Saved entries:
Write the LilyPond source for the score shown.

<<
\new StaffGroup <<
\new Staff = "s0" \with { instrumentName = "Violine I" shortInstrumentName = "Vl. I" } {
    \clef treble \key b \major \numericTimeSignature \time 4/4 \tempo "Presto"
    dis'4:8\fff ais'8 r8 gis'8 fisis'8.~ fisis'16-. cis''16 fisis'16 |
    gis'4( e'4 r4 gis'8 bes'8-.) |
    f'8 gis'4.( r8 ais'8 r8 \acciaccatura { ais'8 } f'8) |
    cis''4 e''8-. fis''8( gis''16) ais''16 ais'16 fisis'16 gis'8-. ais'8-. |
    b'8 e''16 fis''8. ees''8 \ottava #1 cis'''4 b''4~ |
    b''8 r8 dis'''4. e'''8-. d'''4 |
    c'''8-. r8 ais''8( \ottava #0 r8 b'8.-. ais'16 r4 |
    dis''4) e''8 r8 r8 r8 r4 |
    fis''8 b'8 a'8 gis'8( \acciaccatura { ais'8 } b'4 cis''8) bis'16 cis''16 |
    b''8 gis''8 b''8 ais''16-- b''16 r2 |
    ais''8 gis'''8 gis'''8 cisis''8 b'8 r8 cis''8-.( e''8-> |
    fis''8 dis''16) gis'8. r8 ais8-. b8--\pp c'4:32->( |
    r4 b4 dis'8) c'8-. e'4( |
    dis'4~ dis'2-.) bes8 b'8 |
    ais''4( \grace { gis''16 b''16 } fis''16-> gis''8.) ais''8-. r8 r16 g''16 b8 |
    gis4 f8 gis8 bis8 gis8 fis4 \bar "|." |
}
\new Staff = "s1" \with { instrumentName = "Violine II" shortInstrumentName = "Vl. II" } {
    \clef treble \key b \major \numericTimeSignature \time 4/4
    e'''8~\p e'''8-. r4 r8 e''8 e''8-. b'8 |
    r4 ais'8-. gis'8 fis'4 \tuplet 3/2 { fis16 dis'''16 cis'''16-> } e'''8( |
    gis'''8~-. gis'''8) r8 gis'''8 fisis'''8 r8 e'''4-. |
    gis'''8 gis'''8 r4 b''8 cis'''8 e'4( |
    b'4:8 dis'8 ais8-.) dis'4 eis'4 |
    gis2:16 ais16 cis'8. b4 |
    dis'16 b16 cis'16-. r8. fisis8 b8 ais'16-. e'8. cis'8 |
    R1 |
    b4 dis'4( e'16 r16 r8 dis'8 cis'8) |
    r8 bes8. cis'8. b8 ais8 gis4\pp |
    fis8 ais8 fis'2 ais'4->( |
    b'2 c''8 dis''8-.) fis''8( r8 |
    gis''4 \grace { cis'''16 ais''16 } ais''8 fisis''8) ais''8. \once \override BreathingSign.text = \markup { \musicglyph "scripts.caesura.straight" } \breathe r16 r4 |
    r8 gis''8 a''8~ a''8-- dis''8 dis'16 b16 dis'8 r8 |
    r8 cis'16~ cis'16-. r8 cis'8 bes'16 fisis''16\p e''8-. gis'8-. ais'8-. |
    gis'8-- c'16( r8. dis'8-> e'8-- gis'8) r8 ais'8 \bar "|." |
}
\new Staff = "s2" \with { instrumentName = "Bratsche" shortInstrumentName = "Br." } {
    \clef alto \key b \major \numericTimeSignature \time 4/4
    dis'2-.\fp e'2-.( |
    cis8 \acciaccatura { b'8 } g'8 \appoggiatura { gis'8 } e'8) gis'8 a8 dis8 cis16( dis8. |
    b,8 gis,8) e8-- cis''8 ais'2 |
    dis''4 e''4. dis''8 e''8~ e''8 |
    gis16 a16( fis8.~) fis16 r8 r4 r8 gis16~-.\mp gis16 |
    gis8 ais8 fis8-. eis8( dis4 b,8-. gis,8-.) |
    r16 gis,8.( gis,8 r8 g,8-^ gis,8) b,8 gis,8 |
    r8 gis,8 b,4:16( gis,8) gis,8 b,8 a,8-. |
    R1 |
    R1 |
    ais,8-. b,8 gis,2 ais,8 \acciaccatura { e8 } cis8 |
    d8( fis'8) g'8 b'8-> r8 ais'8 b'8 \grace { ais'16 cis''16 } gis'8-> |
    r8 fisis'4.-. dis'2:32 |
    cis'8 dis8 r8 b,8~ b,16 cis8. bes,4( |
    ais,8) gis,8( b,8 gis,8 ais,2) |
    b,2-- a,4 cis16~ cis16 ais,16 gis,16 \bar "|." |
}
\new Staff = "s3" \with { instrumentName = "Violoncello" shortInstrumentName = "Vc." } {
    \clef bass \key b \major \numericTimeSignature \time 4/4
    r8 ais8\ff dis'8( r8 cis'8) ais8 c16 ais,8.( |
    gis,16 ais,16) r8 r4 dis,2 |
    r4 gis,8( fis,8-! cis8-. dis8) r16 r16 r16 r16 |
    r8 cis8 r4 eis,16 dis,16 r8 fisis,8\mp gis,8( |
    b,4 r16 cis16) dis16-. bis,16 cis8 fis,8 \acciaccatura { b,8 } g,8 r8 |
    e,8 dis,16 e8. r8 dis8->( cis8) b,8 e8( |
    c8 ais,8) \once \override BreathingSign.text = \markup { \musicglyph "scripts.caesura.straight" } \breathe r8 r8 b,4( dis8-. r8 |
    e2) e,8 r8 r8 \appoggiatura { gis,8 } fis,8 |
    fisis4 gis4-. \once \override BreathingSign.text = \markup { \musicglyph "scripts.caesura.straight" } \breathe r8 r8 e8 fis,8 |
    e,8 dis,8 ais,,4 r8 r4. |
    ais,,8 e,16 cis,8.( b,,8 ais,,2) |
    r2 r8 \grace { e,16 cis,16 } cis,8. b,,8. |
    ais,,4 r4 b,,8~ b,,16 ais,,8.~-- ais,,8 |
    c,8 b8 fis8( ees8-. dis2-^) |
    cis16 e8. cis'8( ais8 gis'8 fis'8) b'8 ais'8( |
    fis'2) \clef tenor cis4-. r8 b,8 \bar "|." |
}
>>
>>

▸ TASK TO COMPLETE:
Return every line of the items that contains the string "shortInstrumentName".

▸ RESULT BELOW:
\new Staff = "s0" \with { instrumentName = "Violine I" shortInstrumentName = "Vl. I" } {
\new Staff = "s1" \with { instrumentName = "Violine II" shortInstrumentName = "Vl. II" } {
\new Staff = "s2" \with { instrumentName = "Bratsche" shortInstrumentName = "Br." } {
\new Staff = "s3" \with { instrumentName = "Violoncello" shortInstrumentName = "Vc." } {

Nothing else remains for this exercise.